▸ **Task prompt**
Go to the line below containing "(378, 349) = (359, 187): turquoise" and print exactly from there through the line containing "(514, 292) = (300, 164): white", both included. Print nothing else.

▸ **The records**
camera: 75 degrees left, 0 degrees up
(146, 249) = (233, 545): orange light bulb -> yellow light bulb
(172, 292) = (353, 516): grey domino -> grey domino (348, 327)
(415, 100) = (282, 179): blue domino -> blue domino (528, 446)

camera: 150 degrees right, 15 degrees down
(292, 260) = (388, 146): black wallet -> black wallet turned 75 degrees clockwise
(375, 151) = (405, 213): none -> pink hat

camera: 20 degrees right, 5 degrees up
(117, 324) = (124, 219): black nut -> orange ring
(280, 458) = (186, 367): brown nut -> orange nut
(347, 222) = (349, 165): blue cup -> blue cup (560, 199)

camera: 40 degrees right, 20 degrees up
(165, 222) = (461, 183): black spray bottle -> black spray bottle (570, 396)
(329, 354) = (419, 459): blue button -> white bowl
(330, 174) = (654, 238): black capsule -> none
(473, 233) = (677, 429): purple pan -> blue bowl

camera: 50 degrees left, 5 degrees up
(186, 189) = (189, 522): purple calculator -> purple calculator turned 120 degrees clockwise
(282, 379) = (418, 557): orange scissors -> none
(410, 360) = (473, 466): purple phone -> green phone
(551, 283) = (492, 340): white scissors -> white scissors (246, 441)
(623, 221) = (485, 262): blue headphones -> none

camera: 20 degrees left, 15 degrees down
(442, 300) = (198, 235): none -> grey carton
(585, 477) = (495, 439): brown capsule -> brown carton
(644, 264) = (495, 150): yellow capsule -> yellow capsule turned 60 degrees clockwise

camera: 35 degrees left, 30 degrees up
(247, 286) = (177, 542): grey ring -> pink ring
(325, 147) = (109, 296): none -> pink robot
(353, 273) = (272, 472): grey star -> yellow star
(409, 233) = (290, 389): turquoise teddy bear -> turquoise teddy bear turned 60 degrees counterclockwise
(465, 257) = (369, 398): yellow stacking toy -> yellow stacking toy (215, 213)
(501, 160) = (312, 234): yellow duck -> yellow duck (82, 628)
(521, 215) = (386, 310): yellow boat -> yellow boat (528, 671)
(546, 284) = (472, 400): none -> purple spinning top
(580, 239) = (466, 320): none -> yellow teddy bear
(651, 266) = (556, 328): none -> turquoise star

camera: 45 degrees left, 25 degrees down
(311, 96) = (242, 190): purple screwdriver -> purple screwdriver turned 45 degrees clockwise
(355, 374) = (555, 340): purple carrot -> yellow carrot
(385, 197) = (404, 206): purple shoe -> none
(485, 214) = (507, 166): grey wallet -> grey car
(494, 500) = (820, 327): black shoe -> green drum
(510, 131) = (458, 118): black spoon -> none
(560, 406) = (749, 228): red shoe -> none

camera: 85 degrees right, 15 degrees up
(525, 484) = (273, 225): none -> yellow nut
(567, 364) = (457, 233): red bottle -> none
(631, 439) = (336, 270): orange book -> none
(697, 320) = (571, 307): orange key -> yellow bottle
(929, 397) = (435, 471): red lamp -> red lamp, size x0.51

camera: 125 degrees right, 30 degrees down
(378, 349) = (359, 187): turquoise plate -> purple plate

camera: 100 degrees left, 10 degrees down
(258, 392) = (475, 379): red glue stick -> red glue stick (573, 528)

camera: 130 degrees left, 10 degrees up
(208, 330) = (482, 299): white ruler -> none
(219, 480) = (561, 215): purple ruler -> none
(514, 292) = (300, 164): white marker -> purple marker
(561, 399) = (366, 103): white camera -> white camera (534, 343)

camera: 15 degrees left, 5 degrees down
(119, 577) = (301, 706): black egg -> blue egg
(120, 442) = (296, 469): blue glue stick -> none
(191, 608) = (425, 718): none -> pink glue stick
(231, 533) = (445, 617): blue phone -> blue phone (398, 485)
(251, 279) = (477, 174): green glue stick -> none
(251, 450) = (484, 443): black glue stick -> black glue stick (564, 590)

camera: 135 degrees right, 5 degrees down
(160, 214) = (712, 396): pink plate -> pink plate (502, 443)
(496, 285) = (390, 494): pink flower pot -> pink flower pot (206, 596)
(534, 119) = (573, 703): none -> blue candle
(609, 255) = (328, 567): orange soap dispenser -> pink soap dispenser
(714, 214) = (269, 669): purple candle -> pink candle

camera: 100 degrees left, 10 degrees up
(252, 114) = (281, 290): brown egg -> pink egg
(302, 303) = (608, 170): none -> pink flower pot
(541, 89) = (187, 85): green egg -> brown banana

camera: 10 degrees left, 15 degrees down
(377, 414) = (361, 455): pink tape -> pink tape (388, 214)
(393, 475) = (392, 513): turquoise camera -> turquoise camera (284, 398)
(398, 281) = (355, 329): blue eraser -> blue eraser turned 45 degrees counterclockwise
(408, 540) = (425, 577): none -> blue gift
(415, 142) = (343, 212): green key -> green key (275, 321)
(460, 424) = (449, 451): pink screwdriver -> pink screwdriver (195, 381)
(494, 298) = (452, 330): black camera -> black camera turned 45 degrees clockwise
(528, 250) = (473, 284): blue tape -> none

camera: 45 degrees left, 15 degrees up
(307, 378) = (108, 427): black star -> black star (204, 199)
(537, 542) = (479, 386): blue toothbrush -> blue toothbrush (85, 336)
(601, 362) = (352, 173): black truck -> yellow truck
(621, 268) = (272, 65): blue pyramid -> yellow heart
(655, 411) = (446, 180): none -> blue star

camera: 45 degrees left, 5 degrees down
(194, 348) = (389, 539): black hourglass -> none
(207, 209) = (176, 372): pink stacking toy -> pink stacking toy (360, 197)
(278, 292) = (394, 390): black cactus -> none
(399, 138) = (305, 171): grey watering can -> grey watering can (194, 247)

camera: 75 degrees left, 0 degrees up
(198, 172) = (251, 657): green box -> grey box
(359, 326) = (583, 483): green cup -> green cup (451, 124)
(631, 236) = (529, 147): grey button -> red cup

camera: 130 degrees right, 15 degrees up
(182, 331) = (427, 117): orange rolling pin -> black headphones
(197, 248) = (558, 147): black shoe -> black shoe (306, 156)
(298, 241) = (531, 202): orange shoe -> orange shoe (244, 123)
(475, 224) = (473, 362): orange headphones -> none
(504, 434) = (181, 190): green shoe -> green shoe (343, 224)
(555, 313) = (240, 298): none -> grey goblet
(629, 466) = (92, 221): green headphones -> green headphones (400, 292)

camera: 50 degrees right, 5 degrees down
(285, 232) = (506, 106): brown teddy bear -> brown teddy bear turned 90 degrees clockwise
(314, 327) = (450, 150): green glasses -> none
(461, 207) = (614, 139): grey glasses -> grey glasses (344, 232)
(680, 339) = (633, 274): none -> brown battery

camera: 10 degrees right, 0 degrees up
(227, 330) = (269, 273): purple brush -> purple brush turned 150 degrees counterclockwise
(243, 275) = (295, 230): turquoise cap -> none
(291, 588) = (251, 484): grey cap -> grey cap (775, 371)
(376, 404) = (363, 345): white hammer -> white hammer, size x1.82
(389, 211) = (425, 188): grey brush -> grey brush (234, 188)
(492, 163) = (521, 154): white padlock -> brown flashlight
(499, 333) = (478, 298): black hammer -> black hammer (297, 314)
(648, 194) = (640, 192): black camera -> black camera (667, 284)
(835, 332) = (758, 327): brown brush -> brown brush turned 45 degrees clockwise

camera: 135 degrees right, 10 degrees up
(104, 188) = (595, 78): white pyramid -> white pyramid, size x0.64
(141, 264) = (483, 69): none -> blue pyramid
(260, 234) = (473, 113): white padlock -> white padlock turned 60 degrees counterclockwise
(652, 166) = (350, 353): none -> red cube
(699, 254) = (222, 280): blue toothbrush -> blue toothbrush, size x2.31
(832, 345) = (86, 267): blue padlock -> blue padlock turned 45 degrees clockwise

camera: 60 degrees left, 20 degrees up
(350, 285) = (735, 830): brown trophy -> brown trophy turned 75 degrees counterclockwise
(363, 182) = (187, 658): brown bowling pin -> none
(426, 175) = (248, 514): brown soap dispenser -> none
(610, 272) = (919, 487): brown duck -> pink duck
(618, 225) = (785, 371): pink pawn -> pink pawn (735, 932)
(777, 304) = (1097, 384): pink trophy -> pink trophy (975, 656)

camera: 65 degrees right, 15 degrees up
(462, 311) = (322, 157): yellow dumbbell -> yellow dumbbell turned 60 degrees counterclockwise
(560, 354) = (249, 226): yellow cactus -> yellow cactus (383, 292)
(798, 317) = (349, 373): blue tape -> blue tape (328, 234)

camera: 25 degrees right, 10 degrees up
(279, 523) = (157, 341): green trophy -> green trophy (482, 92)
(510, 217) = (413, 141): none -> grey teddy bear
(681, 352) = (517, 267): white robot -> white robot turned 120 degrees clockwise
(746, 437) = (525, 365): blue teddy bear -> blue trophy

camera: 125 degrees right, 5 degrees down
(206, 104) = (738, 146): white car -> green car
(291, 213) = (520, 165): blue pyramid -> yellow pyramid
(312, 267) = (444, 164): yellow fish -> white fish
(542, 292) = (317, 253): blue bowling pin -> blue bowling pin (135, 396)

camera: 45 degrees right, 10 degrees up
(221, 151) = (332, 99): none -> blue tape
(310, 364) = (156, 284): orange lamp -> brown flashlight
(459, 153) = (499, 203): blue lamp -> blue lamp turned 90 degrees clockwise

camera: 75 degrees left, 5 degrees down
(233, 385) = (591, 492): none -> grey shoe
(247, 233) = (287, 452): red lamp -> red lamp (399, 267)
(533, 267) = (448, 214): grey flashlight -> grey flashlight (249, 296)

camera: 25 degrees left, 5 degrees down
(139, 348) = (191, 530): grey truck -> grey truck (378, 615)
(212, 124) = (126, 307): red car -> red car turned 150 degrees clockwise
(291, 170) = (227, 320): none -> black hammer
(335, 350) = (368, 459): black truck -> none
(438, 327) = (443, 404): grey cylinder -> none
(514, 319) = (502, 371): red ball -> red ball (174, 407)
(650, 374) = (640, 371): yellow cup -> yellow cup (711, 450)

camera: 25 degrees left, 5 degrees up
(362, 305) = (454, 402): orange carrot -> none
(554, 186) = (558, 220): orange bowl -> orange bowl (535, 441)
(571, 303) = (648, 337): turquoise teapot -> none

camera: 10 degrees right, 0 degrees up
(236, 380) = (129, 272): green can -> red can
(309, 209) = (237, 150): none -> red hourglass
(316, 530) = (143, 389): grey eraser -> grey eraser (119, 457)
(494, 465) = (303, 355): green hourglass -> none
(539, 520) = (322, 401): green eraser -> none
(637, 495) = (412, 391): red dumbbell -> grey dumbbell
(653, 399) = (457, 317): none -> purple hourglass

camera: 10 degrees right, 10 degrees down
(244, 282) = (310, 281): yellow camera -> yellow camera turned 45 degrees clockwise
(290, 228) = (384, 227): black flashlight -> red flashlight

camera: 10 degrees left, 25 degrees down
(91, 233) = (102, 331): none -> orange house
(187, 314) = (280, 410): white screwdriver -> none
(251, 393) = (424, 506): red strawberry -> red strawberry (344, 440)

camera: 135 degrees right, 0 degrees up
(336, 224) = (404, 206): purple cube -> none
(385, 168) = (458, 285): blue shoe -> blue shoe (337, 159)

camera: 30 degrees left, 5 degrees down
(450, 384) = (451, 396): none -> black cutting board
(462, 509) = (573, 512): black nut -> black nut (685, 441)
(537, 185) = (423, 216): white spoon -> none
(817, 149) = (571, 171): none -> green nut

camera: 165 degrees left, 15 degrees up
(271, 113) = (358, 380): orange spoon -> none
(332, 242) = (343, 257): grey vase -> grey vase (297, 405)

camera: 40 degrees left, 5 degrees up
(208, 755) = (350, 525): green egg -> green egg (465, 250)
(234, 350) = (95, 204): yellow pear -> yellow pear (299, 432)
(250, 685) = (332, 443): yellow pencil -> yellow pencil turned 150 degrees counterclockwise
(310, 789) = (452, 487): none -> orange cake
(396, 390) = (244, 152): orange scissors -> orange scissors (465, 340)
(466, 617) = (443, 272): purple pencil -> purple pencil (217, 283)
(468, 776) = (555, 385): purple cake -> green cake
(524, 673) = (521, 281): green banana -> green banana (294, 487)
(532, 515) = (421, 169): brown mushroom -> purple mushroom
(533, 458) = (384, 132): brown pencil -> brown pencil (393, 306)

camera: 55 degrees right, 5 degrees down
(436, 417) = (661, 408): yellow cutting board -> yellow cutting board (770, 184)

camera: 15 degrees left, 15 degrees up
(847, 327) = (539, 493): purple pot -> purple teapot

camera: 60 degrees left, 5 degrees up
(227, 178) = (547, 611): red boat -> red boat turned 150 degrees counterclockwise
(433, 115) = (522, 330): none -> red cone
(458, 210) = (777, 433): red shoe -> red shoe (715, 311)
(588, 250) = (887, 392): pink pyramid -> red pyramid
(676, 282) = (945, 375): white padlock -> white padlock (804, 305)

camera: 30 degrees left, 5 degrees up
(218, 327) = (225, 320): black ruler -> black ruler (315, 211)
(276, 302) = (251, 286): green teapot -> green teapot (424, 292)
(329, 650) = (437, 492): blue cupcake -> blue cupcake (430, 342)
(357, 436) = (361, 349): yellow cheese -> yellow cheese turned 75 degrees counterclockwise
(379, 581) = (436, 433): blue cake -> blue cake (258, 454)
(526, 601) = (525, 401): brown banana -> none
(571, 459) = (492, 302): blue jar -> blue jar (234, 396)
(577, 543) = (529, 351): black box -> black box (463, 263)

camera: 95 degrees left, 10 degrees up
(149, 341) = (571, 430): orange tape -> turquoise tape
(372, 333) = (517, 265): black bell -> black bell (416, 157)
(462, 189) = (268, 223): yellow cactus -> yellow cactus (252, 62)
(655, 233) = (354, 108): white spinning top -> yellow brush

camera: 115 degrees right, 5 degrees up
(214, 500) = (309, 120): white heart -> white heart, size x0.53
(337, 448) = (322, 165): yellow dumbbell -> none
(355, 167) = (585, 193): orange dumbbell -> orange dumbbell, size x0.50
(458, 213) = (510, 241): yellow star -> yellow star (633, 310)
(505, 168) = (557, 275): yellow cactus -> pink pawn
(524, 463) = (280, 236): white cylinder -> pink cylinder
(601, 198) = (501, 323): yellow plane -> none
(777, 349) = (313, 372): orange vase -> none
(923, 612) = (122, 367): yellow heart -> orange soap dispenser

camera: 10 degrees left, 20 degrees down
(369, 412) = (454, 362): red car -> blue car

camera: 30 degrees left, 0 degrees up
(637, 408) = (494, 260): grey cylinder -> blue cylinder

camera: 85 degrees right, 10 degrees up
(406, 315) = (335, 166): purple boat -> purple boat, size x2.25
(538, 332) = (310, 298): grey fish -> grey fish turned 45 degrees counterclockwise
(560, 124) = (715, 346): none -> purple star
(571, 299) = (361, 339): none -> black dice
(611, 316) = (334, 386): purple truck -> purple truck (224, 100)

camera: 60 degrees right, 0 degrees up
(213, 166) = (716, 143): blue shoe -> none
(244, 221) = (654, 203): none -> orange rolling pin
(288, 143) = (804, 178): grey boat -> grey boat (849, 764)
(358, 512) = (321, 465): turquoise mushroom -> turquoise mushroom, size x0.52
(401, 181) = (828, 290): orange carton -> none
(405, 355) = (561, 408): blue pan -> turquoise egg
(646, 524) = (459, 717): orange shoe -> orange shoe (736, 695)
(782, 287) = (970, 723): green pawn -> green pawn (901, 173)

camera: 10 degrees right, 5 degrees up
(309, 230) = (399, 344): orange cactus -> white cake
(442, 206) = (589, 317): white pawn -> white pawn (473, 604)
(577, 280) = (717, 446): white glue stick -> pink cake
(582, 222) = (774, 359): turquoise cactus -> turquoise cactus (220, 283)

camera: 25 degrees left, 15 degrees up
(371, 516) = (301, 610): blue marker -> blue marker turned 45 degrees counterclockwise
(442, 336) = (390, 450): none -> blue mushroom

▸ **Reply to the exercise**
(378, 349) = (359, 187): turquoise plate -> purple plate

camera: 100 degrees left, 10 degrees down
(258, 392) = (475, 379): red glue stick -> red glue stick (573, 528)

camera: 130 degrees left, 10 degrees up
(208, 330) = (482, 299): white ruler -> none
(219, 480) = (561, 215): purple ruler -> none
(514, 292) = (300, 164): white marker -> purple marker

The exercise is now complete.